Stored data
◇ ◇ ◇ ◇ ◇
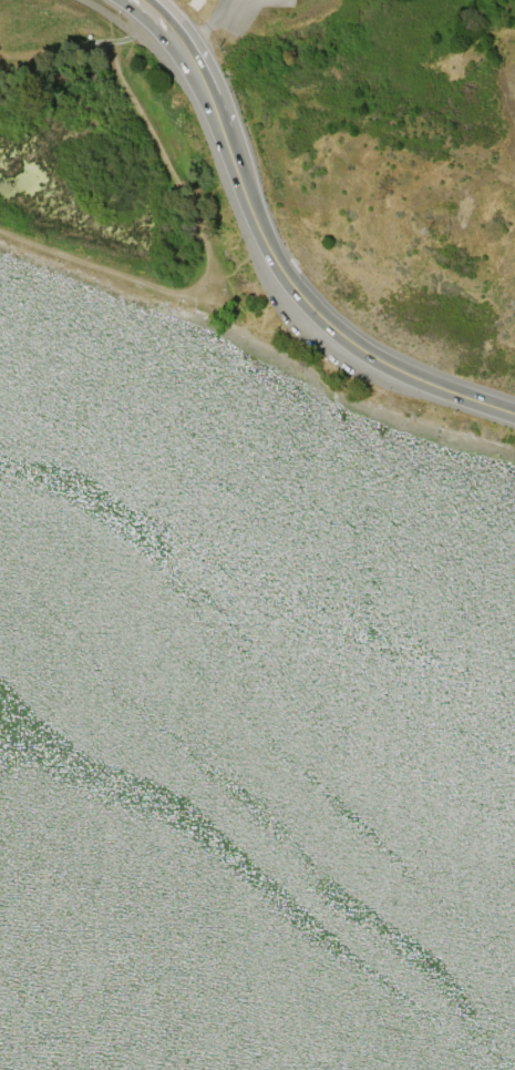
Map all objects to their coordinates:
road: (166, 29)
road: (134, 33)
road: (68, 53)
road: (314, 104)
park: (108, 158)
road: (195, 238)
road: (288, 280)
road: (500, 408)

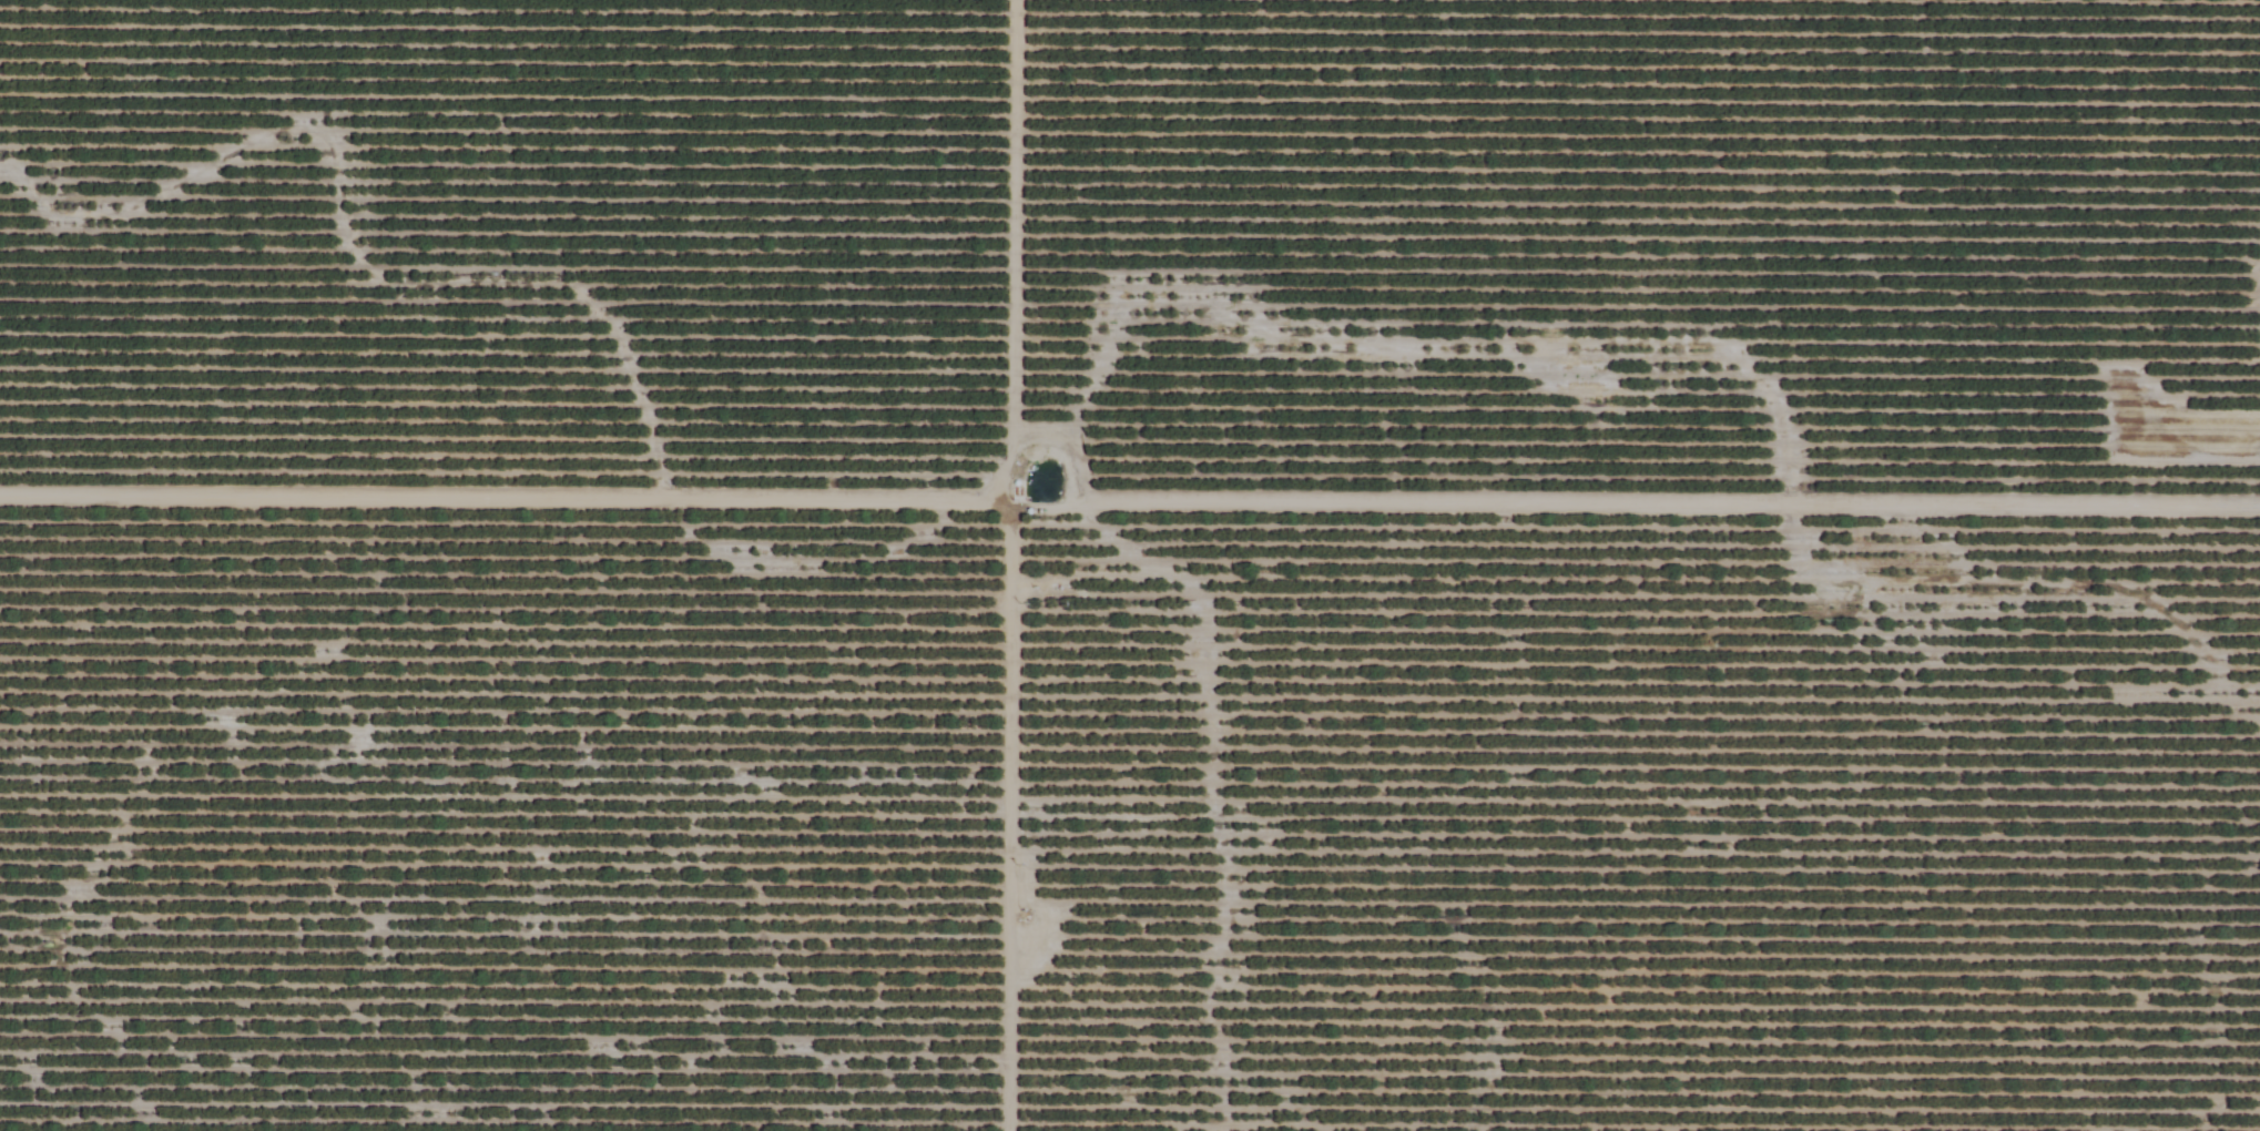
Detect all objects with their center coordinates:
◇ ◇ ◇ ◇ ◇
WORK TO COMPLETE: Pictures aside, reproduce all of the data exactly.

RESPONSE TO THE EXERCISE:
Map all objects to their coordinates:
road: (166, 29)
road: (134, 33)
road: (68, 53)
road: (314, 104)
park: (108, 158)
road: (195, 238)
road: (288, 280)
road: (500, 408)

Detect all objects with their center coordinates:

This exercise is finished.